# [Data to use]
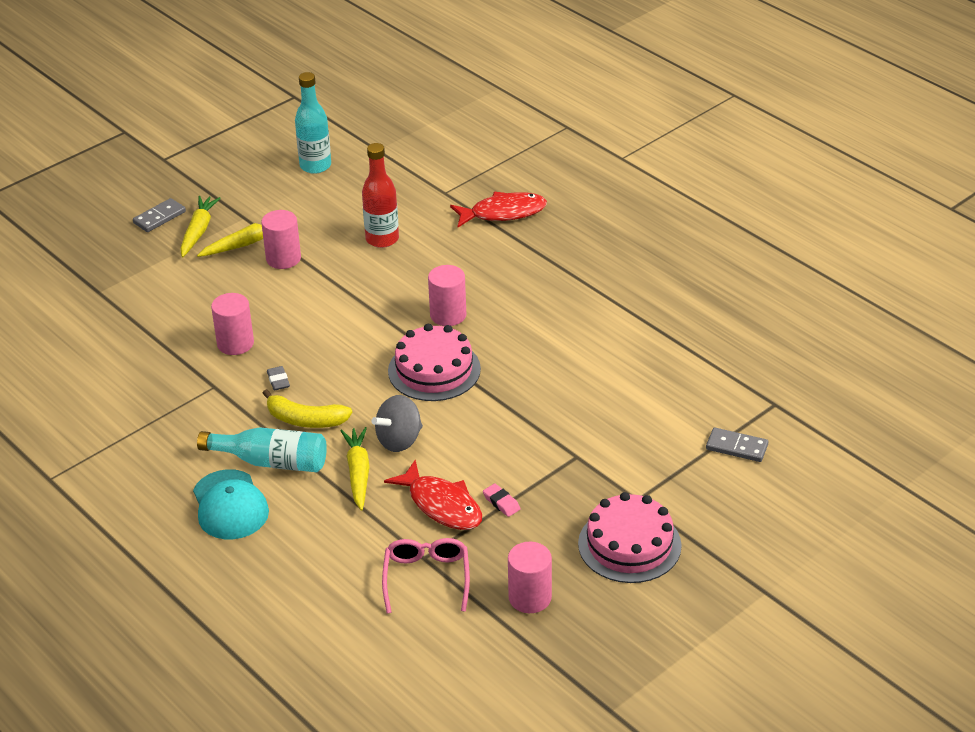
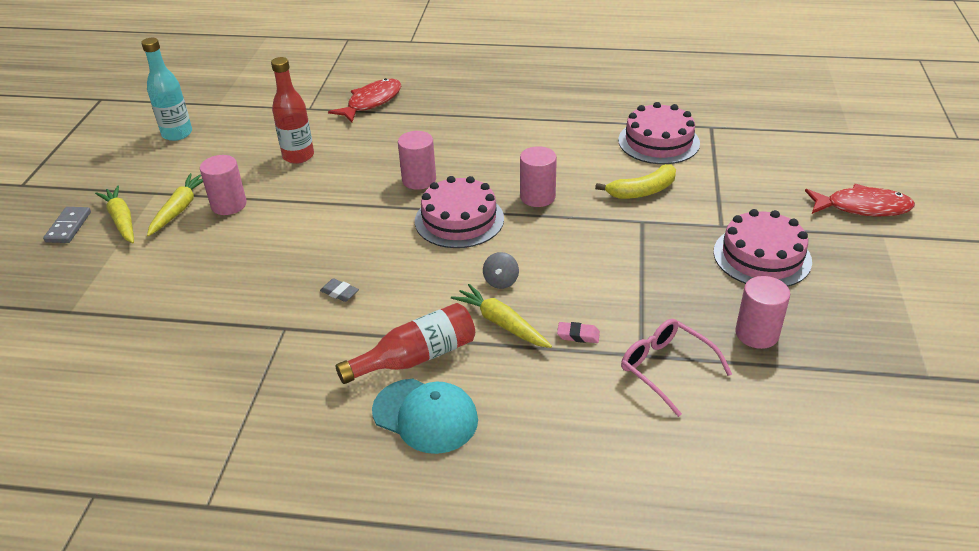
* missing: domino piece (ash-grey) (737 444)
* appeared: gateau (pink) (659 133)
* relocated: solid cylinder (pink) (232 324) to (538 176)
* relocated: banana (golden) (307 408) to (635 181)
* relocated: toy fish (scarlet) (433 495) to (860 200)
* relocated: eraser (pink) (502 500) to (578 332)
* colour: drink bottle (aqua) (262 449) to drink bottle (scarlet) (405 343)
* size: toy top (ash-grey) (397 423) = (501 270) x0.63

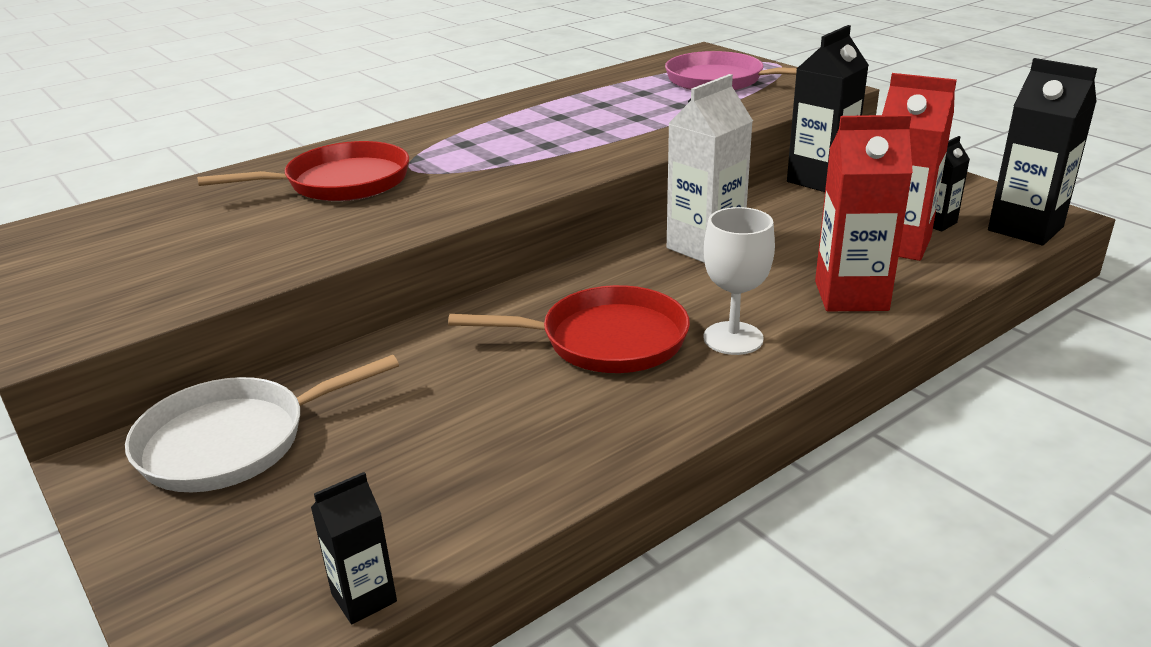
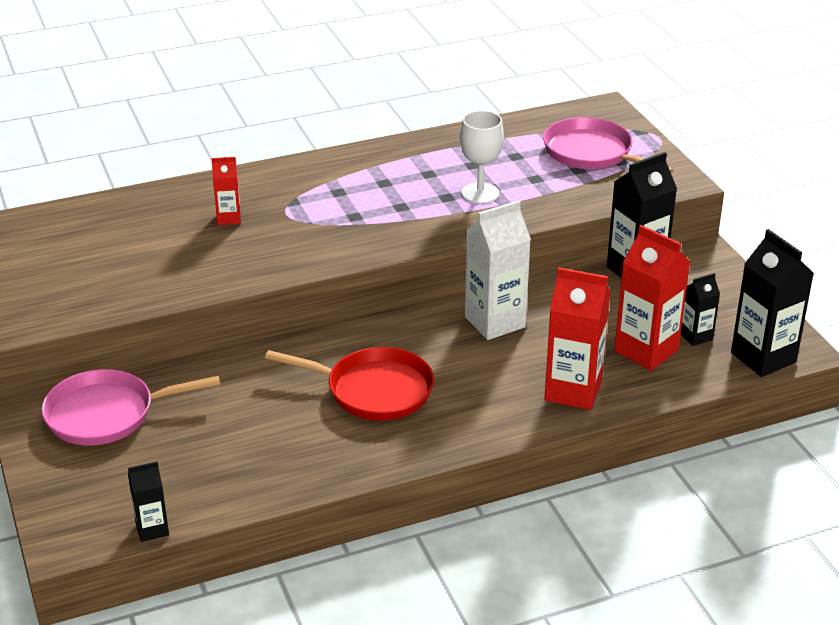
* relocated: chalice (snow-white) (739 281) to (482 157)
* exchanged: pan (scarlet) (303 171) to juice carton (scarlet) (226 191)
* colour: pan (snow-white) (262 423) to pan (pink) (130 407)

---

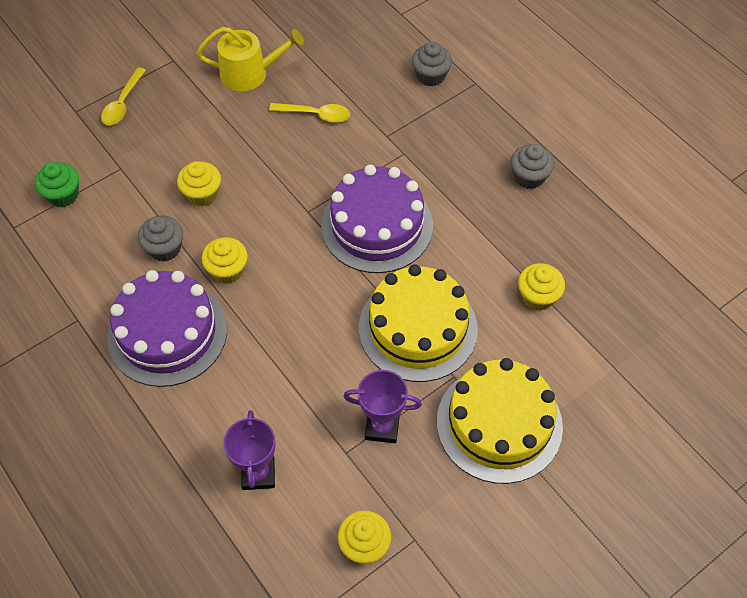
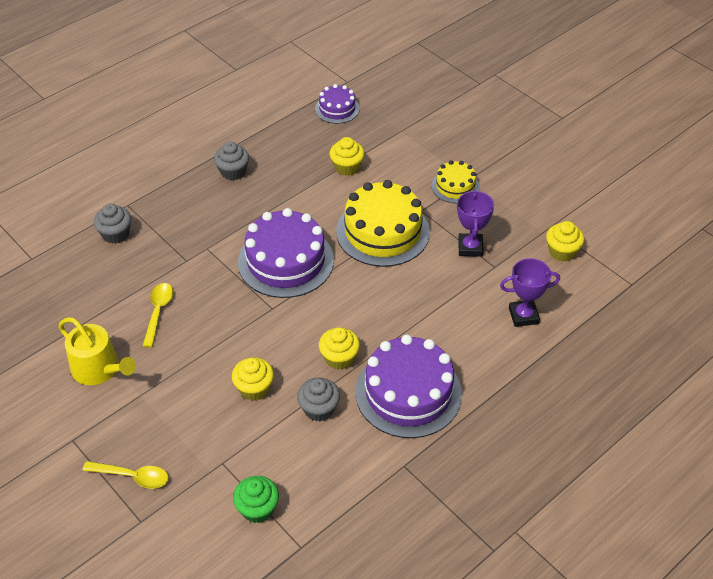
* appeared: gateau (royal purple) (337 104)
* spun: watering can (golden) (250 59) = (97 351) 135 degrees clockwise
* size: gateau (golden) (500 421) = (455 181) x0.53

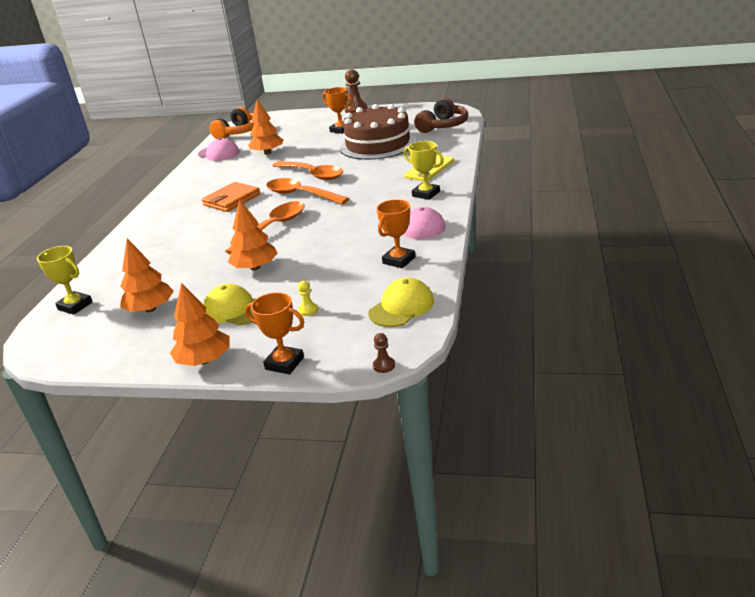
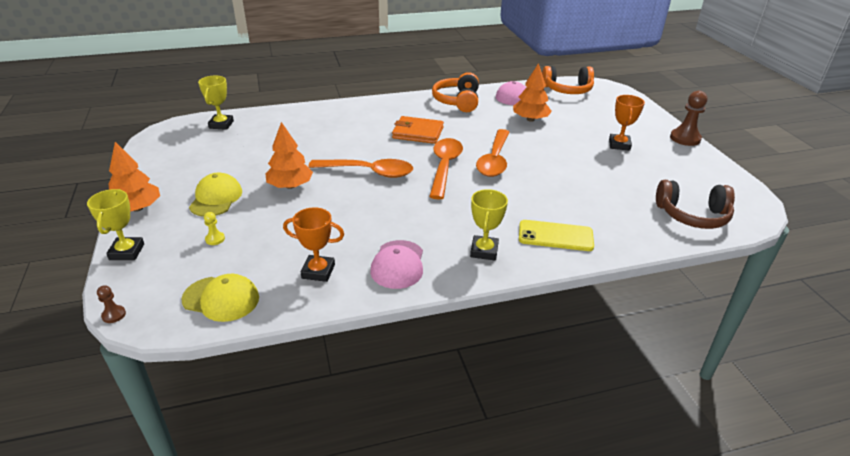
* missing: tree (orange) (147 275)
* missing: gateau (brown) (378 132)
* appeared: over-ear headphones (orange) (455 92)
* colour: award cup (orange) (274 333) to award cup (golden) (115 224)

# [Problem requirements]
Beginning at the line with "to (538 176)" and ending at the line with "(scarlet) (405 343)", reproduce each line of the data above exactly, and add no other lines.

# [Output of the task]
* relocated: solid cylinder (pink) (232 324) to (538 176)
* relocated: banana (golden) (307 408) to (635 181)
* relocated: toy fish (scarlet) (433 495) to (860 200)
* relocated: eraser (pink) (502 500) to (578 332)
* colour: drink bottle (aqua) (262 449) to drink bottle (scarlet) (405 343)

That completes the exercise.